__Task details__.
Begin at the line below that contains "camera: 30 degrees left, 0 degrees up" and write out every line from there to the end of the entries, exactly.

▽

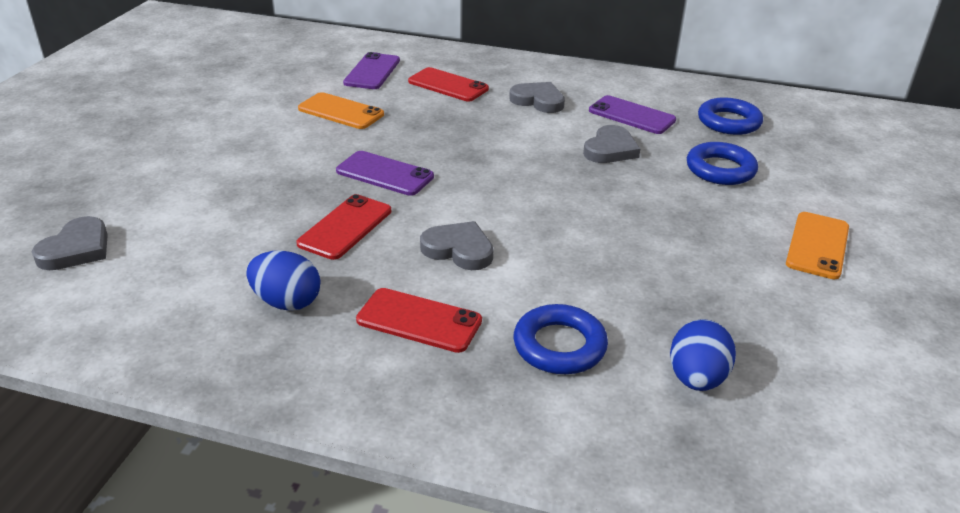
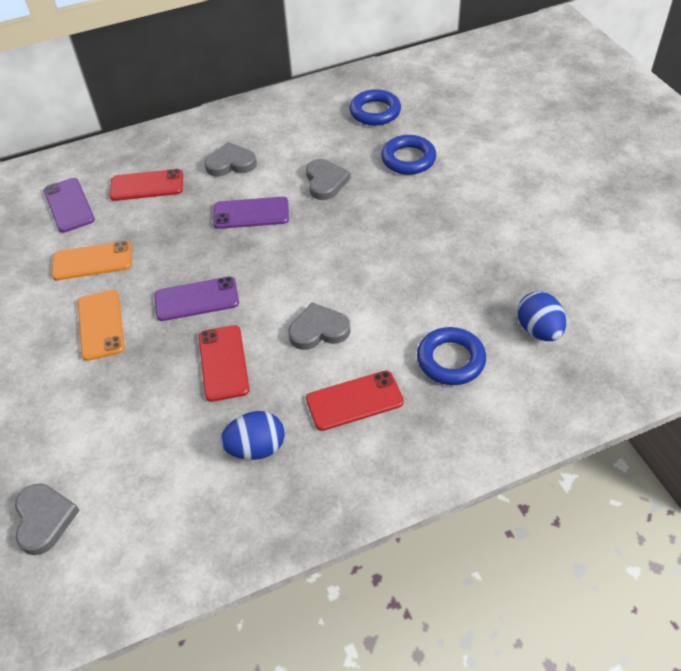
camera: 35 degrees left, 15 degrees up
(631, 115) = (308, 141): purple phone -> purple phone (251, 213)
(817, 245) = (513, 189): orange phone -> orange phone (101, 325)

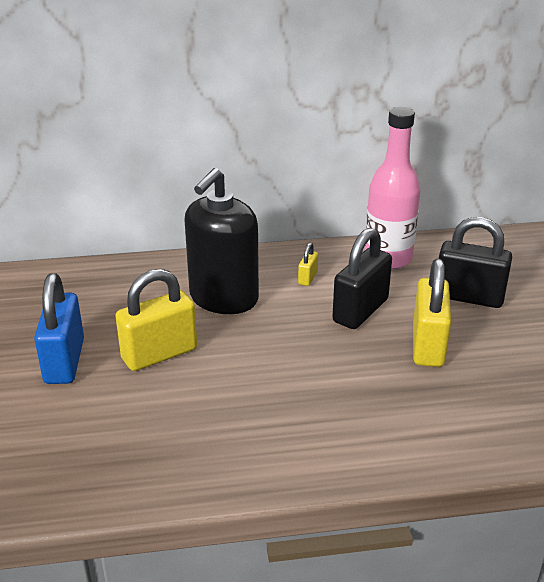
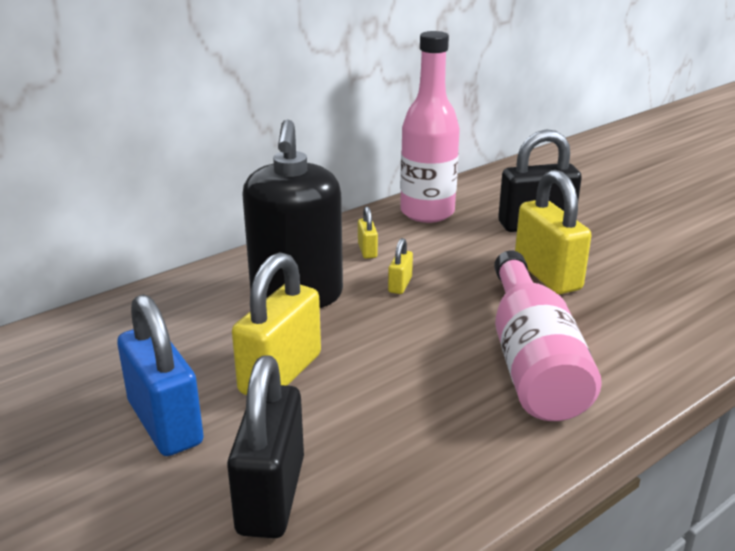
camera: 30 degrees left, 5 degrees down
(303, 315) = (400, 285): none -> yellow padlock
(338, 410) = (533, 361): none -> pink bottle
(360, 310) = (452, 264): black padlock -> black padlock (271, 495)

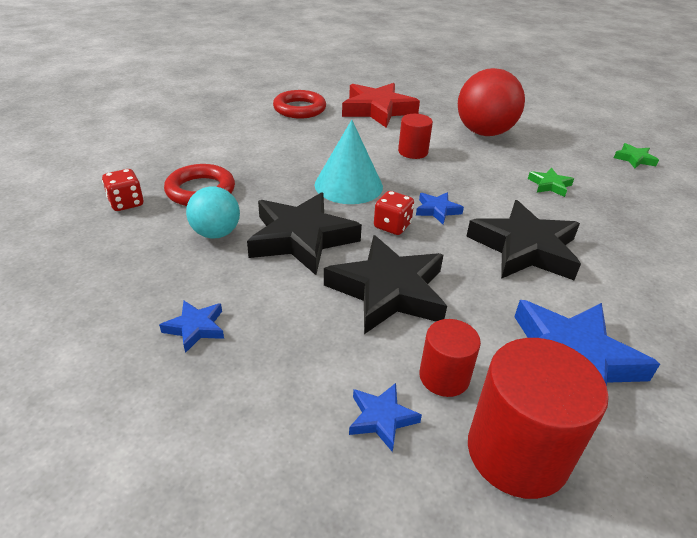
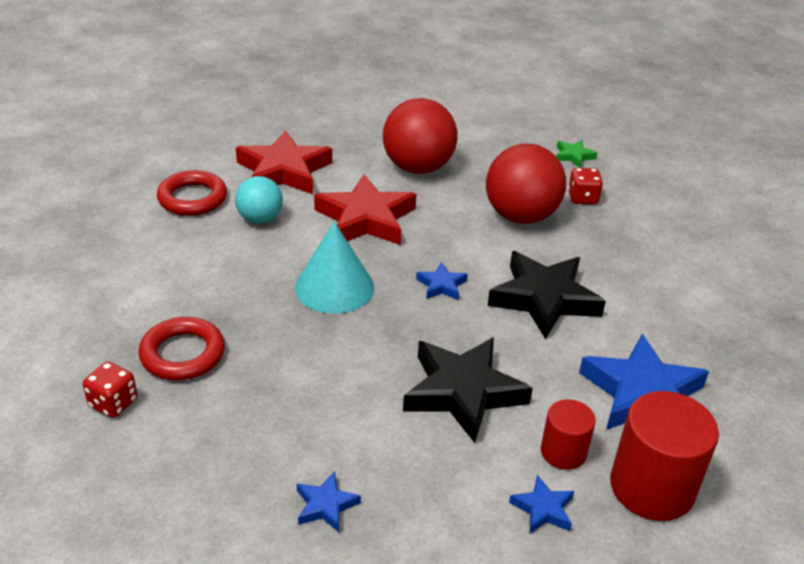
camera: 30 degrees left, 0 degrees up
(216, 233) = (250, 399): turquoise ball -> turquoise ball (260, 219)
(302, 238) = (341, 369): black star -> none
(392, 226) = (414, 320): red dice -> red dice (582, 198)
(413, 152) = (365, 219): red cylinder -> red star
(549, 185) = (520, 216): green star -> red ball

△

__Expected answer__.
camera: 30 degrees left, 0 degrees up
(216, 233) = (250, 399): turquoise ball -> turquoise ball (260, 219)
(302, 238) = (341, 369): black star -> none
(392, 226) = (414, 320): red dice -> red dice (582, 198)
(413, 152) = (365, 219): red cylinder -> red star
(549, 185) = (520, 216): green star -> red ball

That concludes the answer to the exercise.